What needs to be done:
For this exercise, copy out each line of the material below that includes "orange".
Extracted information below:
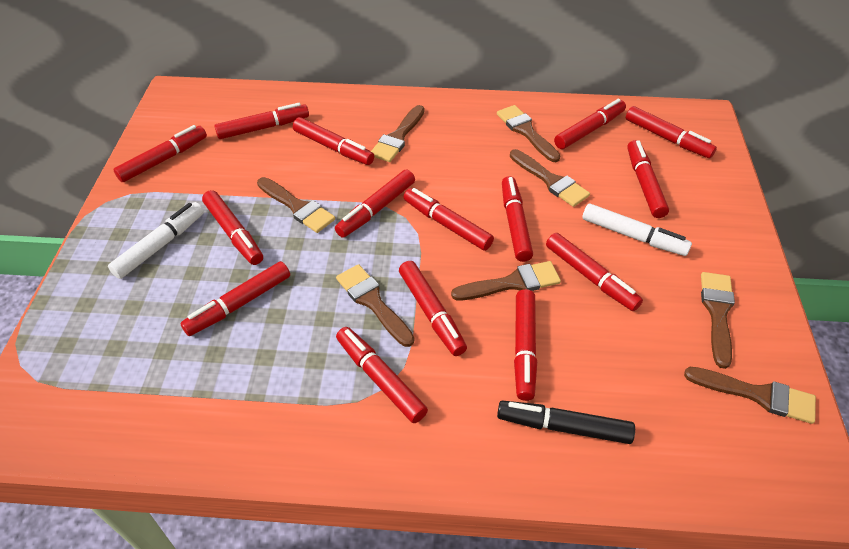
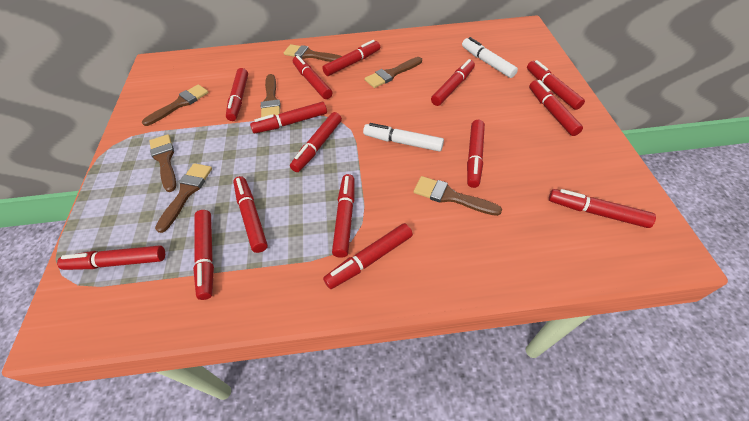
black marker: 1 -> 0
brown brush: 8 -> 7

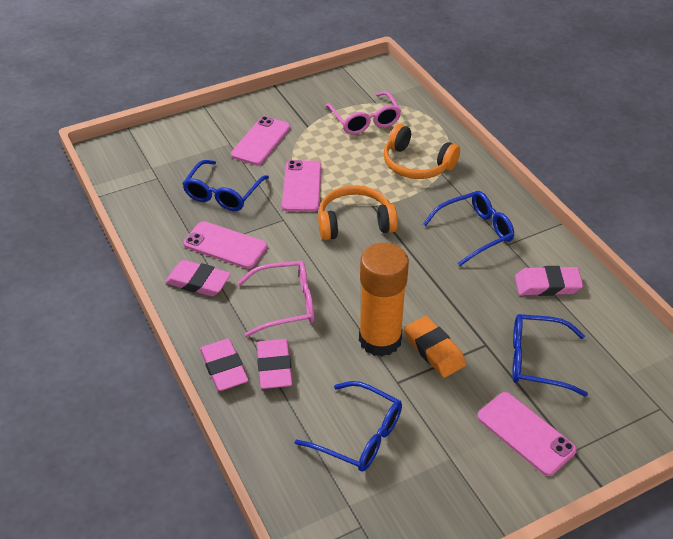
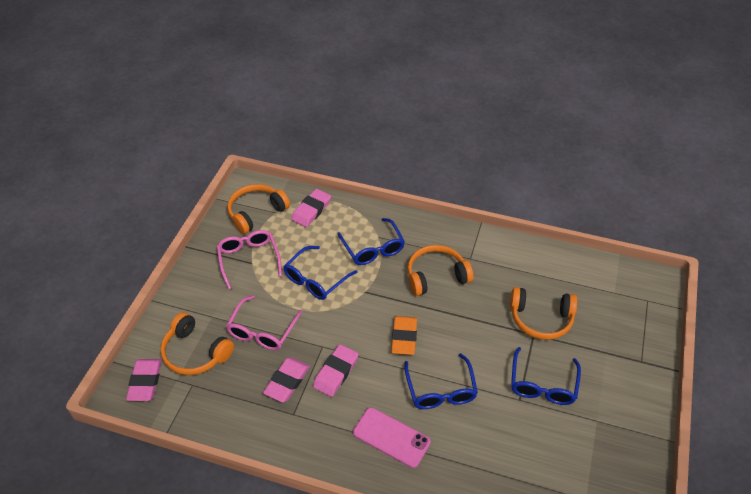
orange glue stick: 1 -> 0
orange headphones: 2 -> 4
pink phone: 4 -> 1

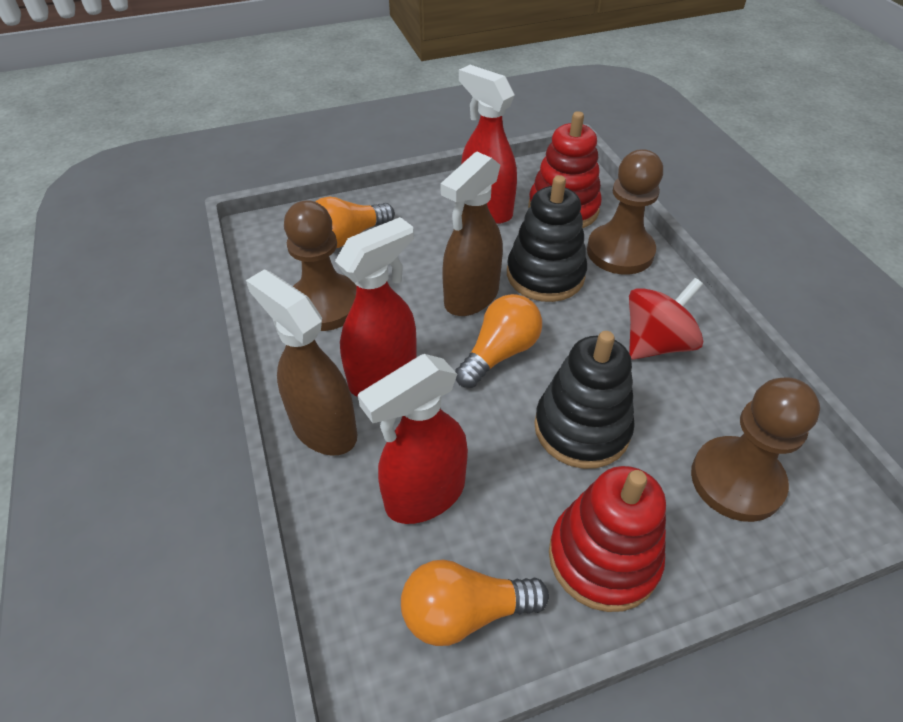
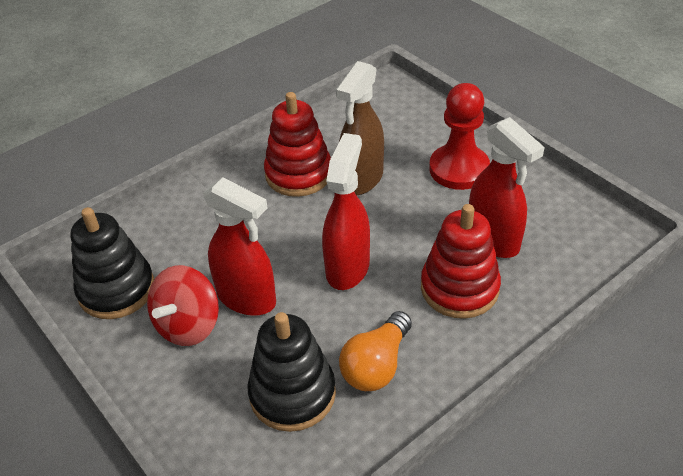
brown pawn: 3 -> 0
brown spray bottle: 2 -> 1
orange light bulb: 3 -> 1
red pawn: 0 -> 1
End of Extracted information.
Written response:
orange glue stick: 1 -> 0
orange headphones: 2 -> 4
orange light bulb: 3 -> 1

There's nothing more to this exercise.